(Task material Opens)

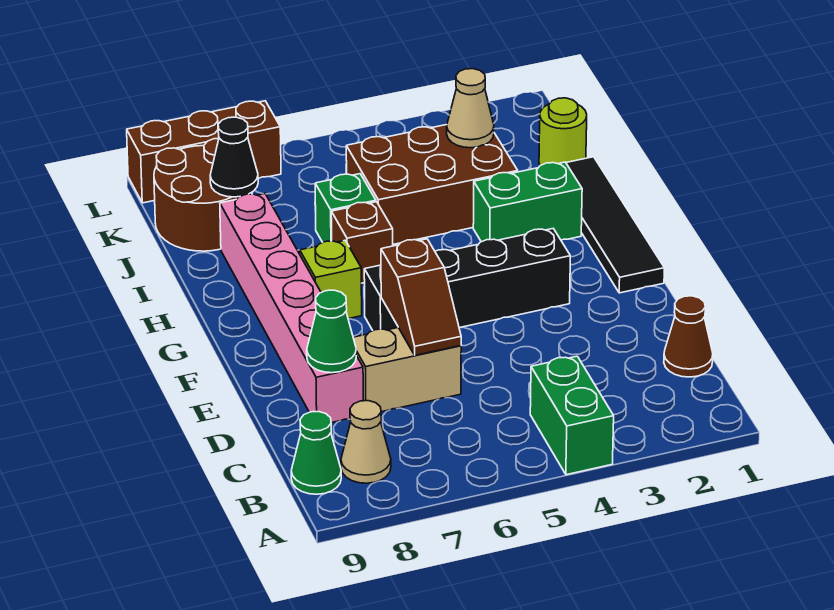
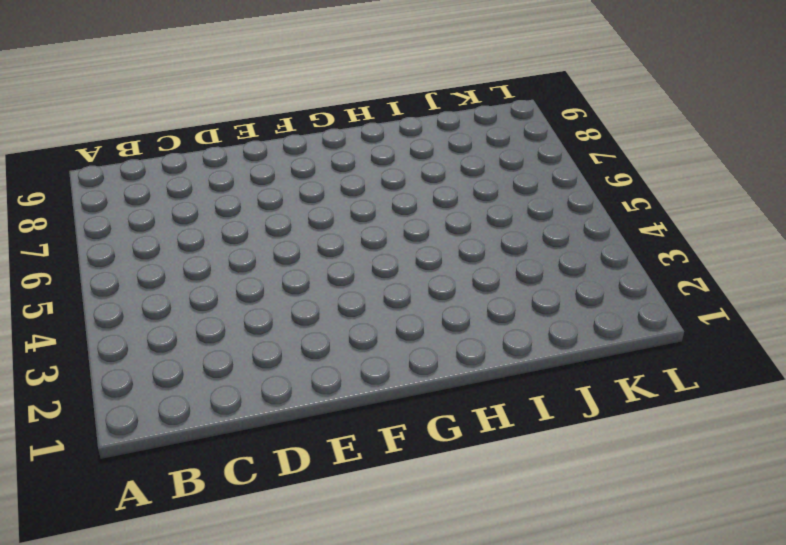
none -> green brick A4:B4 level 1
none -> tan cone B8 level 1
none -> green cone B9 level 1

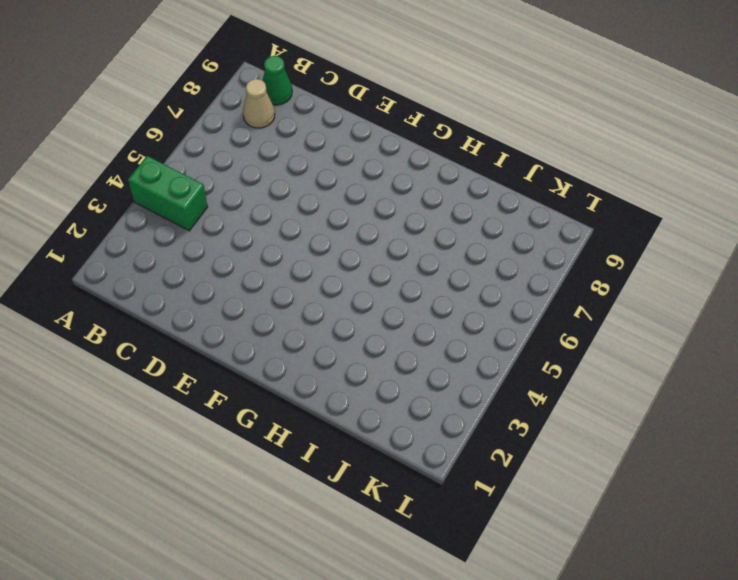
none -> brown cone C1 level 1
none -> tan brick D6:D7 level 1
none -> pink brick D8:I8 level 1

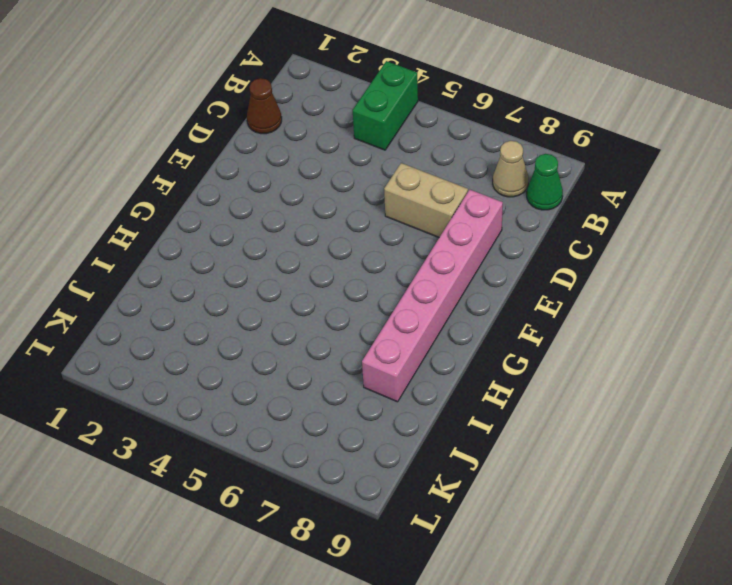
none -> black tile F1:I1 level 1
none -> black brick F3:F6 level 1
none -> lime brick G7 level 1

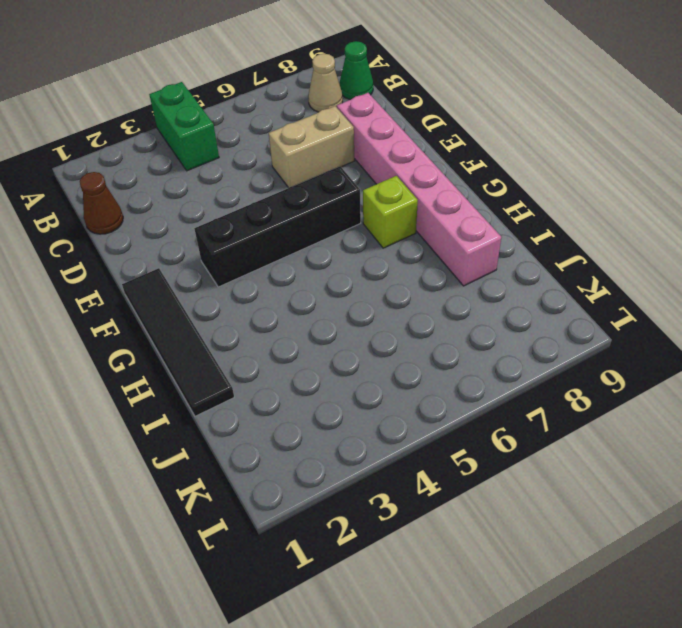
none -> green brick H2:H3 level 1
none -> brown brick H6 level 1
none -> brown brick I3:J5 level 1

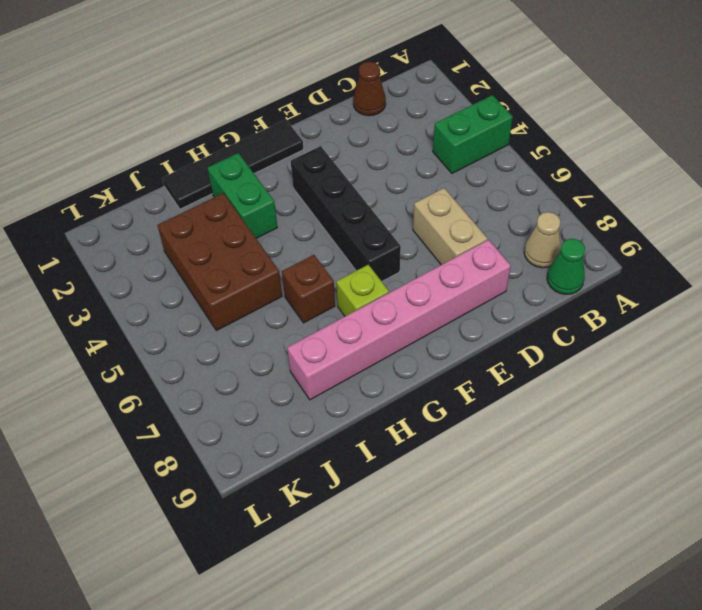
none -> green brick I6 level 1
none -> lime round brick J1 level 1
none -> brown round brick J8:K9 level 1

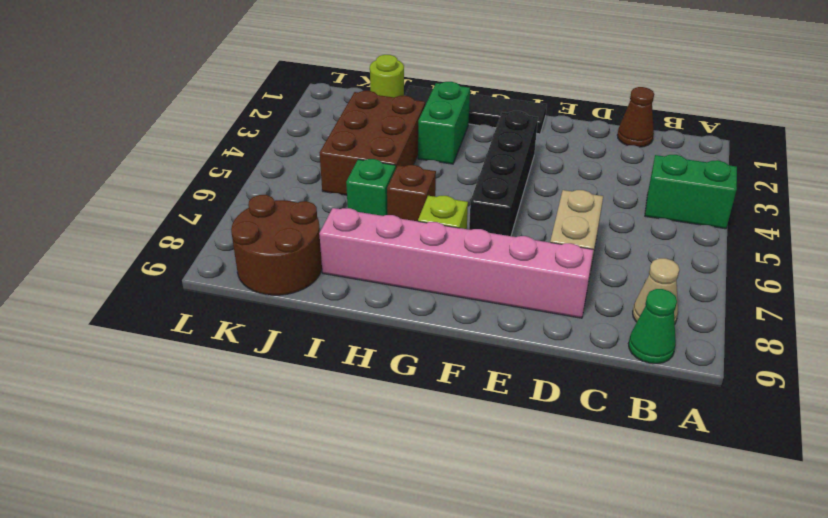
none -> brown brick L7:L9 level 1
none -> brown slope D6:E6 level 2 top E
none -> green cone D8 level 2

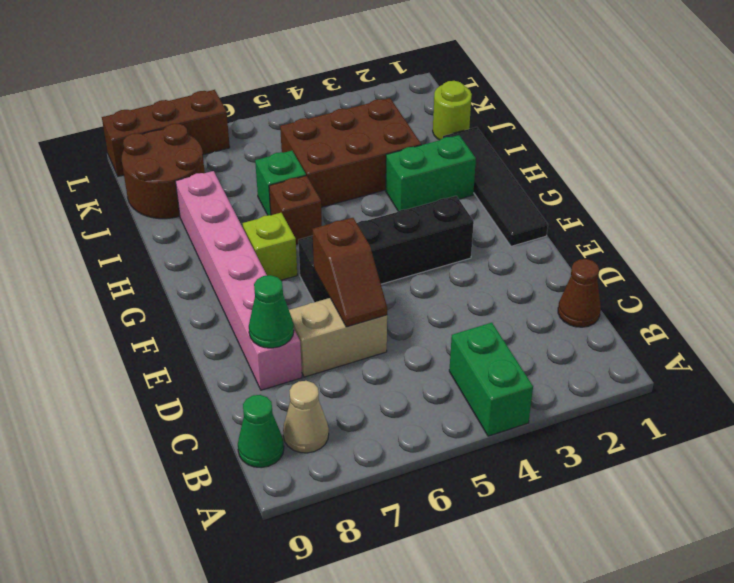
none -> tan cone J3 level 2
none -> black cone J8 level 2

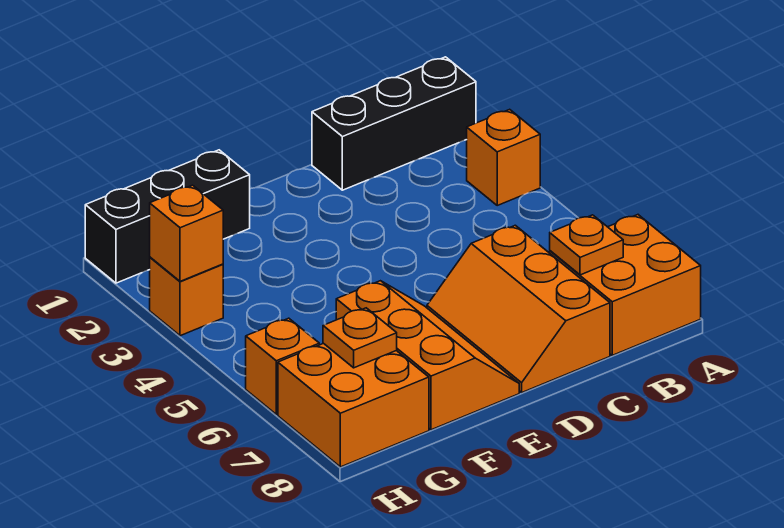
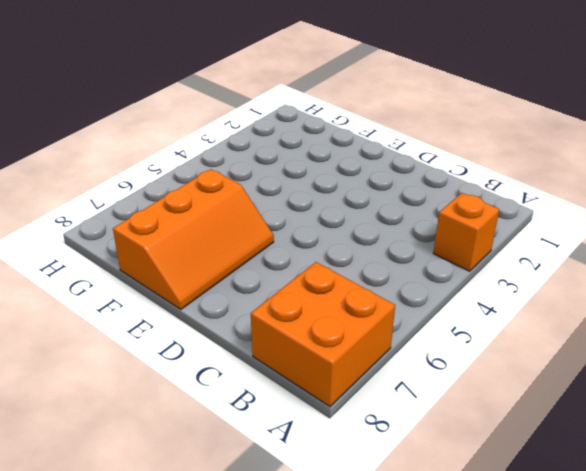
none -> black brick A1:C1 level 1
none -> orange slope C6:D8 level 1 top C
none -> black brick F1:H1 level 1

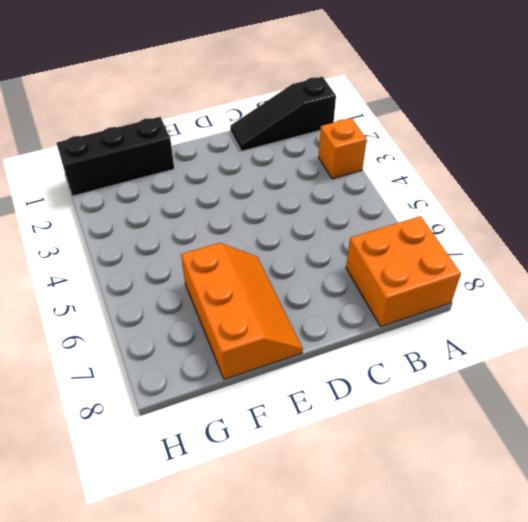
black slope A1:C1 level 1 top A -> black brick A1:C1 level 1
none -> orange slope C6:D8 level 1 top C
none -> orange brick G7:H8 level 1
none -> orange brick H3 level 1

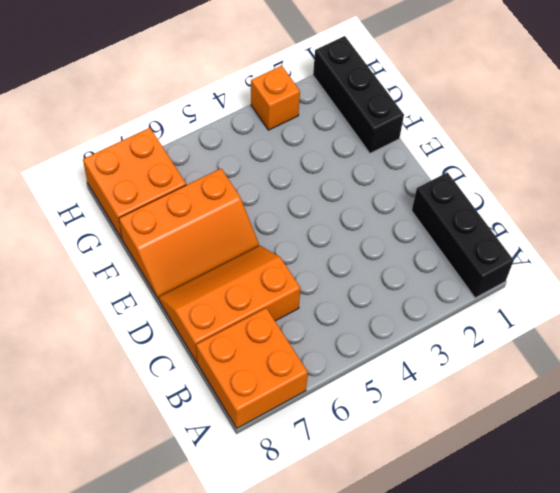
none -> orange brick A3 level 1
none -> orange brick H6 level 1
none -> orange plate B7 level 2

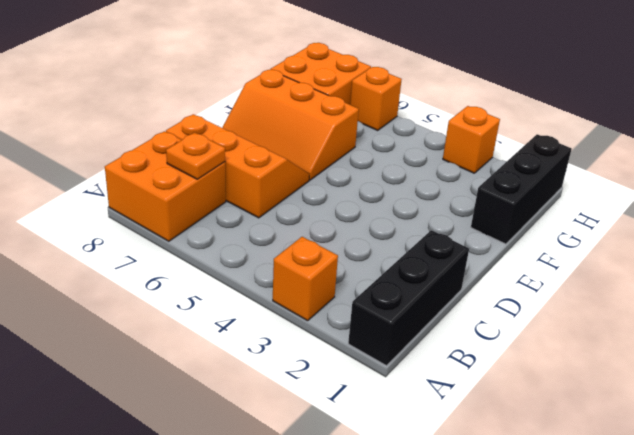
none -> orange plate G7 level 2
none -> orange brick H3 level 2

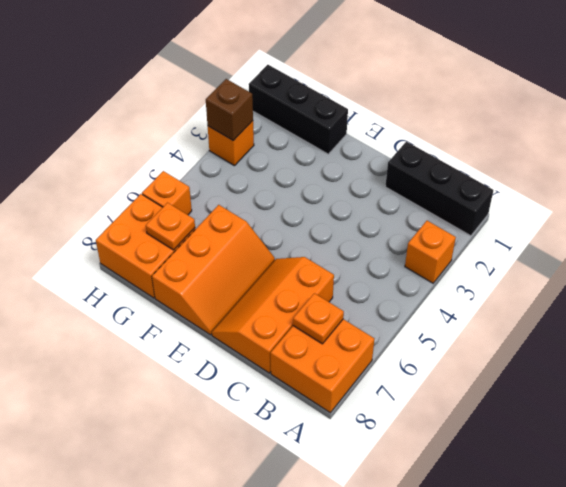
brown brick H3 level 2 -> orange brick H3 level 2

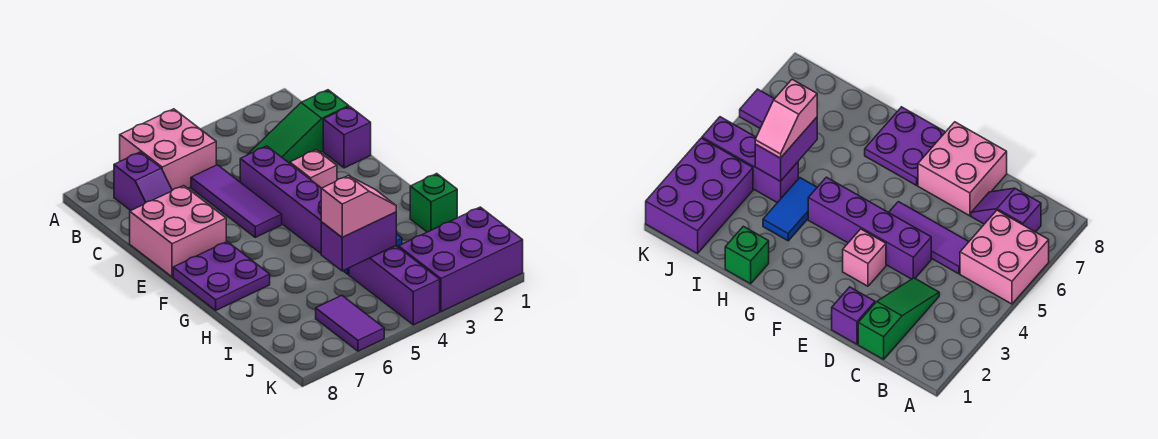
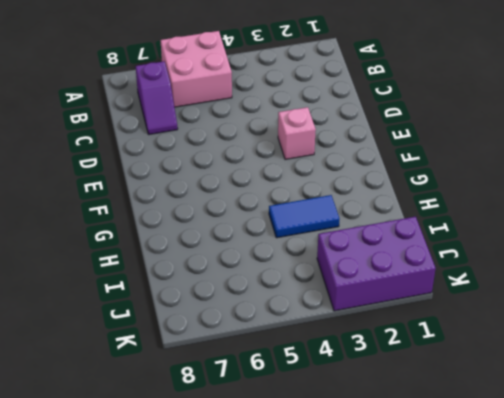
none -> green slope C1:C3 level 1 top 1
none -> purple tile C5:E5 level 1
none -> purple brick D1 level 1

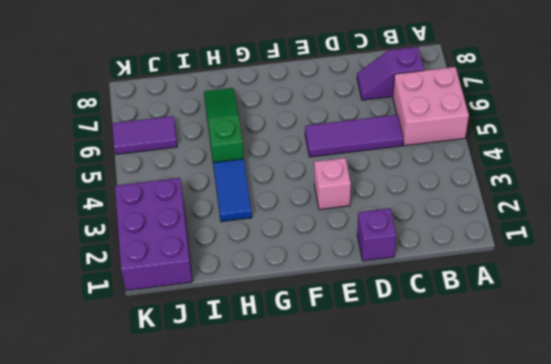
green slope H5:H7 level 1 top 5 -> green slope C1:C3 level 1 top 1
none -> purple brick D4:G4 level 1
none -> pink brick D7:E8 level 1
none -> purple plate F7:G8 level 1

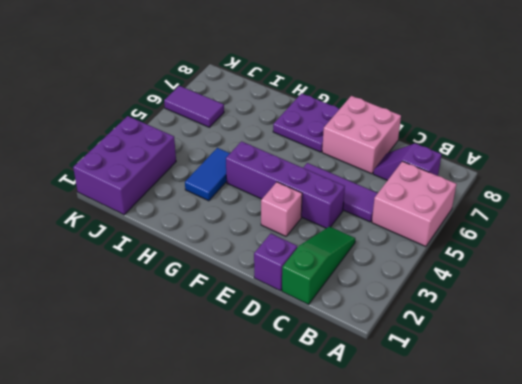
none -> green brick H1 level 1
none -> purple brick I4:K4 level 1
none -> purple brick I4:I5 level 2

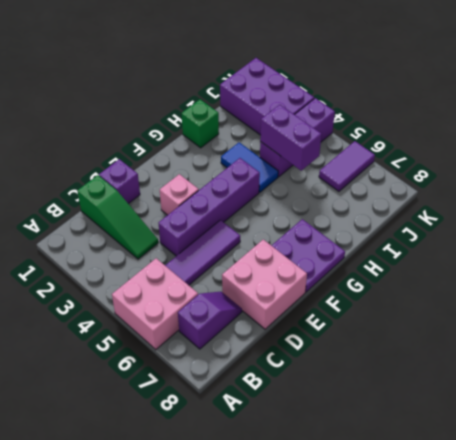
none -> pink slope I4:I5 level 3 top 5

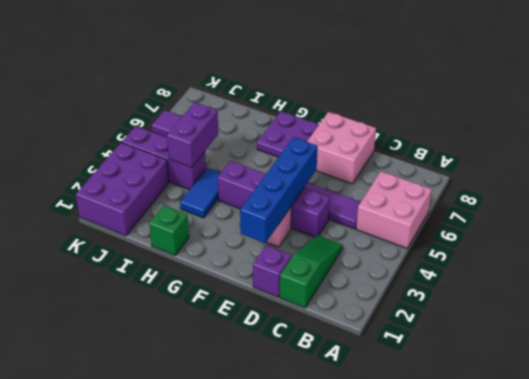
blue brick E2:E5 level 2 -> none
none -> purple slope B7:C7 level 1 top B
none -> pink slope I4:I5 level 3 top 5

(Task material Closes)

## Description of the task
An exact copy of the data is required, with the pictures excluded.

## Result of the exercise
none -> green brick A4:B4 level 1
none -> tan cone B8 level 1
none -> green cone B9 level 1

none -> brown cone C1 level 1
none -> tan brick D6:D7 level 1
none -> pink brick D8:I8 level 1

none -> black tile F1:I1 level 1
none -> black brick F3:F6 level 1
none -> lime brick G7 level 1

none -> green brick H2:H3 level 1
none -> brown brick H6 level 1
none -> brown brick I3:J5 level 1

none -> green brick I6 level 1
none -> lime round brick J1 level 1
none -> brown round brick J8:K9 level 1

none -> brown brick L7:L9 level 1
none -> brown slope D6:E6 level 2 top E
none -> green cone D8 level 2

none -> tan cone J3 level 2
none -> black cone J8 level 2

none -> black brick A1:C1 level 1
none -> orange slope C6:D8 level 1 top C
none -> black brick F1:H1 level 1

black slope A1:C1 level 1 top A -> black brick A1:C1 level 1
none -> orange slope C6:D8 level 1 top C
none -> orange brick G7:H8 level 1
none -> orange brick H3 level 1

none -> orange brick A3 level 1
none -> orange brick H6 level 1
none -> orange plate B7 level 2

none -> orange plate G7 level 2
none -> orange brick H3 level 2

brown brick H3 level 2 -> orange brick H3 level 2

none -> green slope C1:C3 level 1 top 1
none -> purple tile C5:E5 level 1
none -> purple brick D1 level 1

green slope H5:H7 level 1 top 5 -> green slope C1:C3 level 1 top 1
none -> purple brick D4:G4 level 1
none -> pink brick D7:E8 level 1
none -> purple plate F7:G8 level 1

none -> green brick H1 level 1
none -> purple brick I4:K4 level 1
none -> purple brick I4:I5 level 2

none -> pink slope I4:I5 level 3 top 5

blue brick E2:E5 level 2 -> none
none -> purple slope B7:C7 level 1 top B
none -> pink slope I4:I5 level 3 top 5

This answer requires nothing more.